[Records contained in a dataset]

====

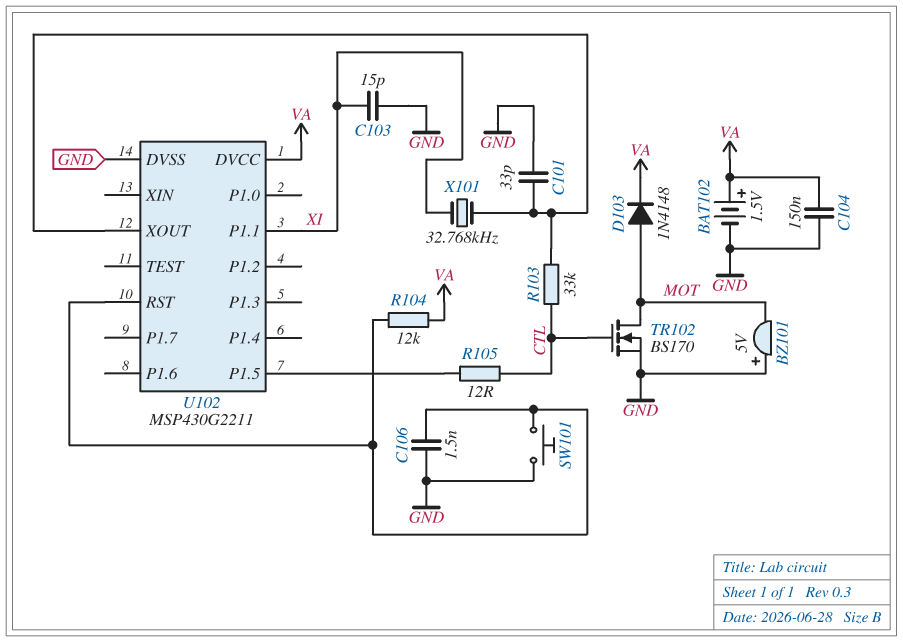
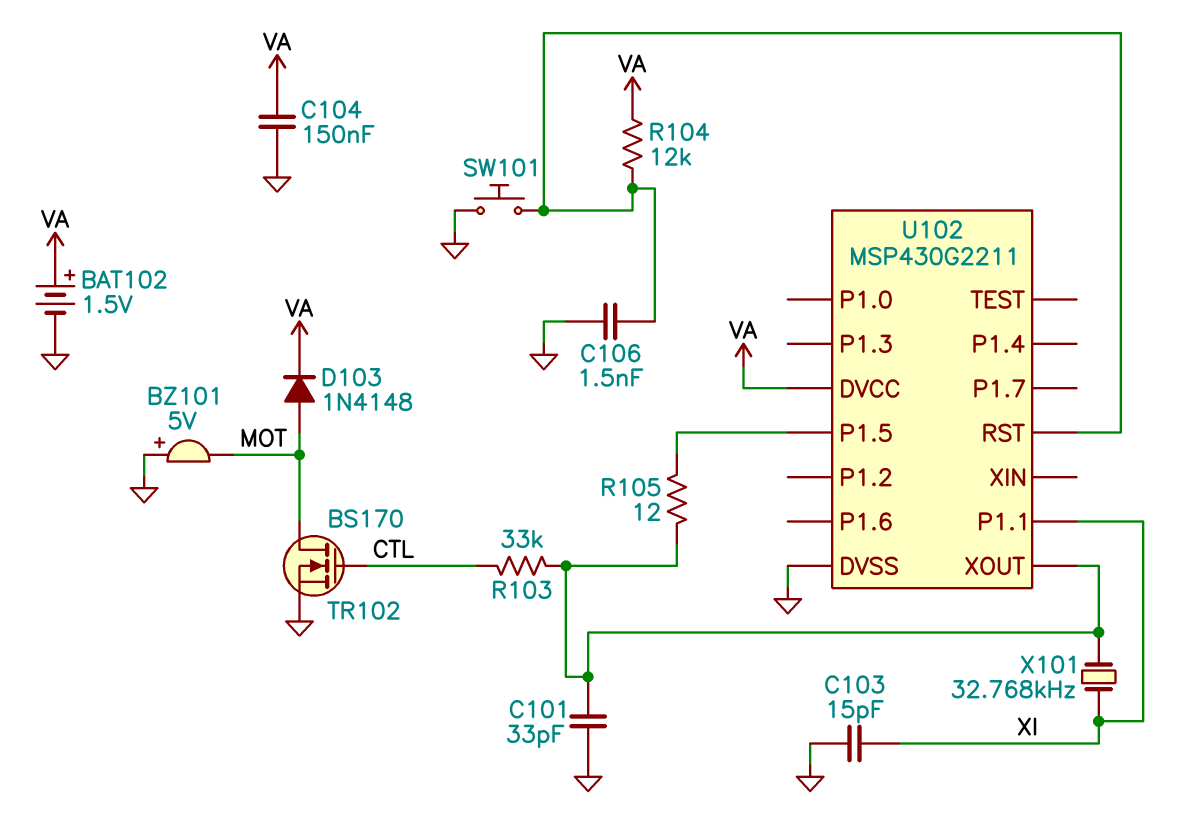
R105: 12 (CTL, U102/P1.5) -> 12 (U102/P1.5, U102/XOUT)

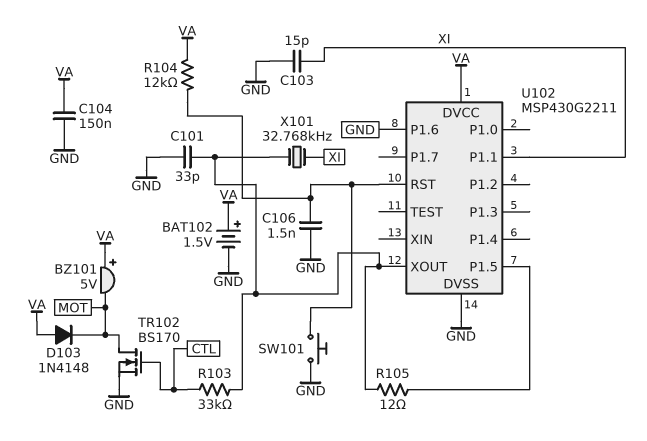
BZ101: buzzer 5V (plus GND, minus MOT) -> buzzer 5V (plus VA, minus MOT)
D103: diode 1N4148 (A MOT, K VA) -> diode 1N4148 (A VA, K MOT)
U102 pin P1.6: none -> GND

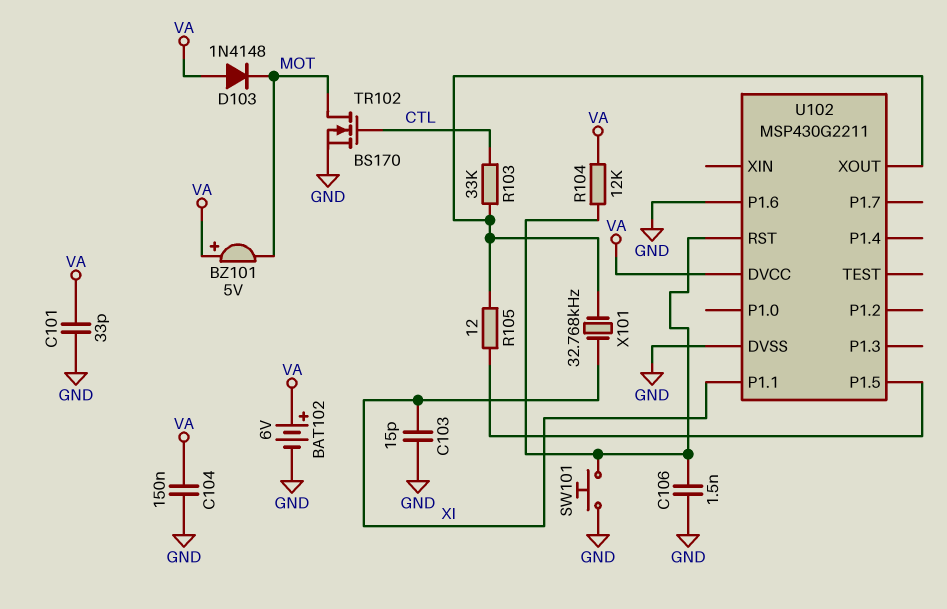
BAT102: 1.5V (plus VA, minus GND) -> 6V (plus VA, minus GND)
C101: 33pF (GND, U102/XOUT) -> 33pF (GND, VA)

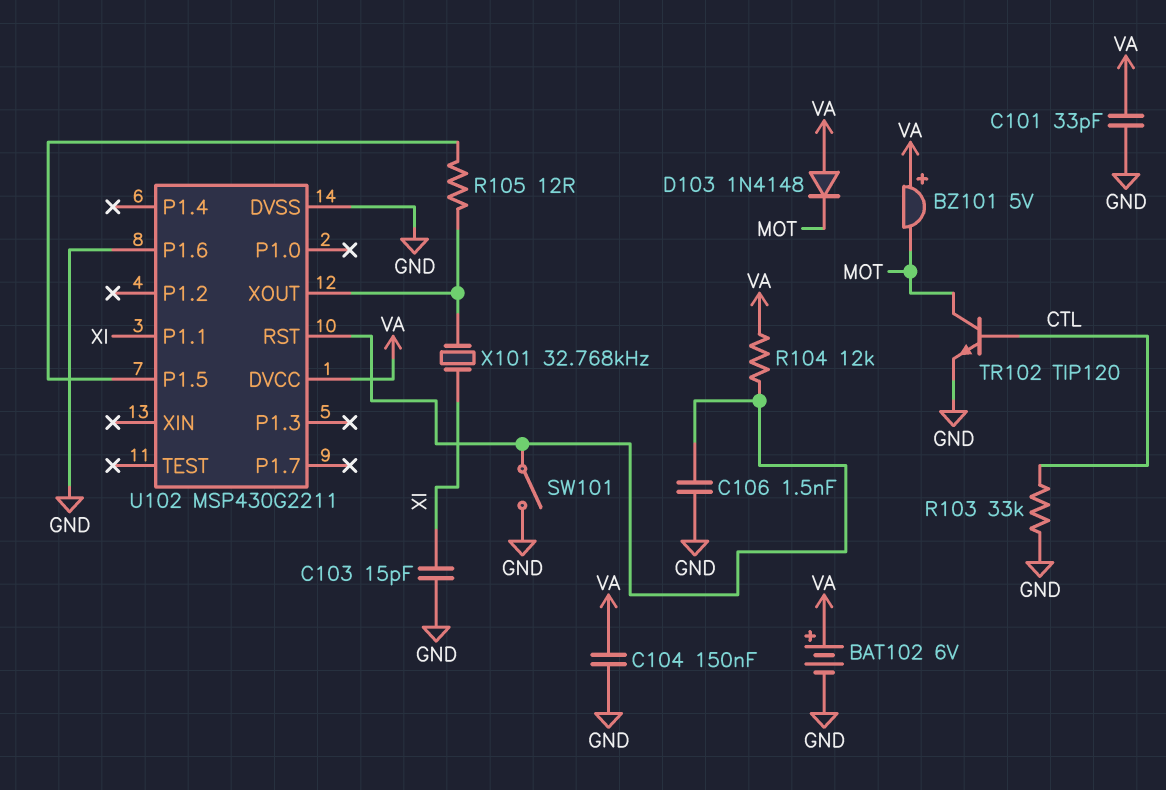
R103: 33k (CTL, U102/XOUT) -> 33k (CTL, GND)
SW101: button (GND, U102/RST) -> switch (GND, U102/RST)
TR102: NMOS BS170 (G CTL, D MOT, S GND) -> NPN TIP120 (B CTL, C MOT, E GND)

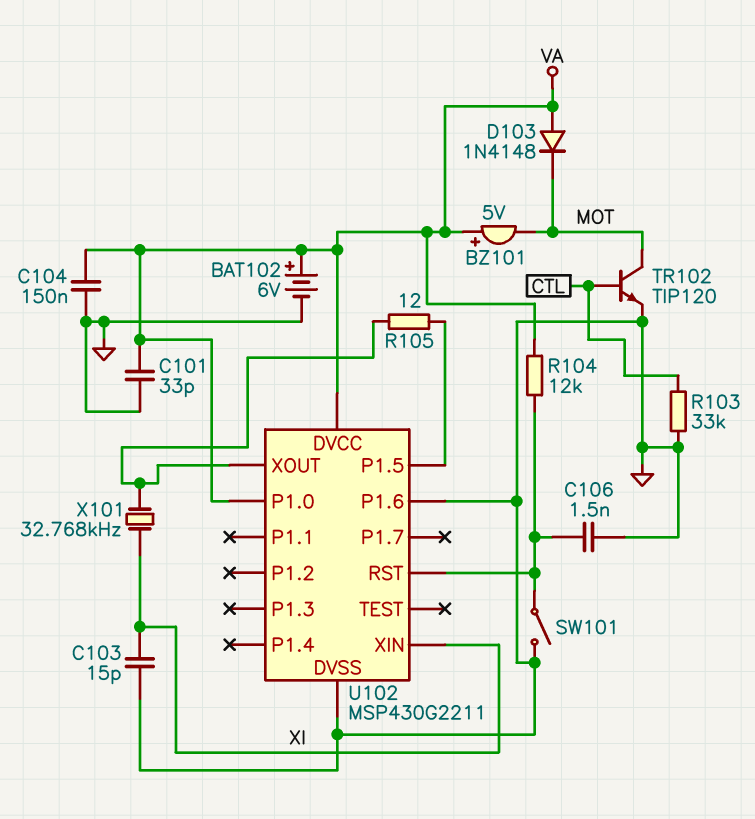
U102 pin P1.0: none -> VA
U102 pin P1.1: XI -> none
U102 pin XIN: none -> XI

====

- What to produce -
Return every entry word for word, leaving the pictures out.

- Solution -
R105: 12 (CTL, U102/P1.5) -> 12 (U102/P1.5, U102/XOUT)

BZ101: buzzer 5V (plus GND, minus MOT) -> buzzer 5V (plus VA, minus MOT)
D103: diode 1N4148 (A MOT, K VA) -> diode 1N4148 (A VA, K MOT)
U102 pin P1.6: none -> GND

BAT102: 1.5V (plus VA, minus GND) -> 6V (plus VA, minus GND)
C101: 33pF (GND, U102/XOUT) -> 33pF (GND, VA)

R103: 33k (CTL, U102/XOUT) -> 33k (CTL, GND)
SW101: button (GND, U102/RST) -> switch (GND, U102/RST)
TR102: NMOS BS170 (G CTL, D MOT, S GND) -> NPN TIP120 (B CTL, C MOT, E GND)

U102 pin P1.0: none -> VA
U102 pin P1.1: XI -> none
U102 pin XIN: none -> XI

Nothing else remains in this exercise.